● **ABOUT THIS EXERCISE**
What you need to produce from the material below is an exact transcription of the lines from the one with "(465, 339) = (293, 284): yellow" through the one with "(379, 280) = (627, 464): pink", both included, and no other line.

● **ENTRIES SUPPLIED**
________________
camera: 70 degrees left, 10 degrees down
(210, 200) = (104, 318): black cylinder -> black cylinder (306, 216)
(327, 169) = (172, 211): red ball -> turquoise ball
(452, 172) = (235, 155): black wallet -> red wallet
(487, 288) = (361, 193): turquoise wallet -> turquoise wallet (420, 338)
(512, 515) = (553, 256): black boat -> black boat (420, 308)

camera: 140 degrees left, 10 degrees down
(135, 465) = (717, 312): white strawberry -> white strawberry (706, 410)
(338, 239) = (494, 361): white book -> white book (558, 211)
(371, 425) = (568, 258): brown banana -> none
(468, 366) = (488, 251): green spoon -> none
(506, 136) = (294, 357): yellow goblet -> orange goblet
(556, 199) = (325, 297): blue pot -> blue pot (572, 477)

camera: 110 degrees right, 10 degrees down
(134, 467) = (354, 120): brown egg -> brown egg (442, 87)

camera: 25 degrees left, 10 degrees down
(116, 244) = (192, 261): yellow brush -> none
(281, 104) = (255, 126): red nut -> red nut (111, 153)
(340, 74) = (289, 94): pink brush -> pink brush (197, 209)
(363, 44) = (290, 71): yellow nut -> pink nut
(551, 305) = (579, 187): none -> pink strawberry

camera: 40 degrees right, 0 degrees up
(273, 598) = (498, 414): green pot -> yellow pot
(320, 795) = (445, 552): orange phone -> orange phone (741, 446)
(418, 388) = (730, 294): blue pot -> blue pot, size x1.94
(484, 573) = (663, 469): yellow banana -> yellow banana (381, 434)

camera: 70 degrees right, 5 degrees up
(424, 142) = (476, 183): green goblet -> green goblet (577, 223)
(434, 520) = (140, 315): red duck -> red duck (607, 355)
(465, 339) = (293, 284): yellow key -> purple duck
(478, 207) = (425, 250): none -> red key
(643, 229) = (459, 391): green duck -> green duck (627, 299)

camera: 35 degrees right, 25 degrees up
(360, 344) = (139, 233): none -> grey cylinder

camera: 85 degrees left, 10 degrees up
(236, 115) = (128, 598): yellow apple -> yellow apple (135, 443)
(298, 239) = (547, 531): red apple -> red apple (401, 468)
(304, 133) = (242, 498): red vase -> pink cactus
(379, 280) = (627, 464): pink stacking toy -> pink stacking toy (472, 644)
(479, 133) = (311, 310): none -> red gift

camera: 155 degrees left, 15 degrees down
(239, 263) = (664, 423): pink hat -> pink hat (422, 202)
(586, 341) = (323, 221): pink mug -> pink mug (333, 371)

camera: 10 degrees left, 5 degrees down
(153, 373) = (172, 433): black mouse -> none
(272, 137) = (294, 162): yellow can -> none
________________
● **YOUR RESPONSE**
(465, 339) = (293, 284): yellow key -> purple duck
(478, 207) = (425, 250): none -> red key
(643, 229) = (459, 391): green duck -> green duck (627, 299)

camera: 35 degrees right, 25 degrees up
(360, 344) = (139, 233): none -> grey cylinder

camera: 85 degrees left, 10 degrees up
(236, 115) = (128, 598): yellow apple -> yellow apple (135, 443)
(298, 239) = (547, 531): red apple -> red apple (401, 468)
(304, 133) = (242, 498): red vase -> pink cactus
(379, 280) = (627, 464): pink stacking toy -> pink stacking toy (472, 644)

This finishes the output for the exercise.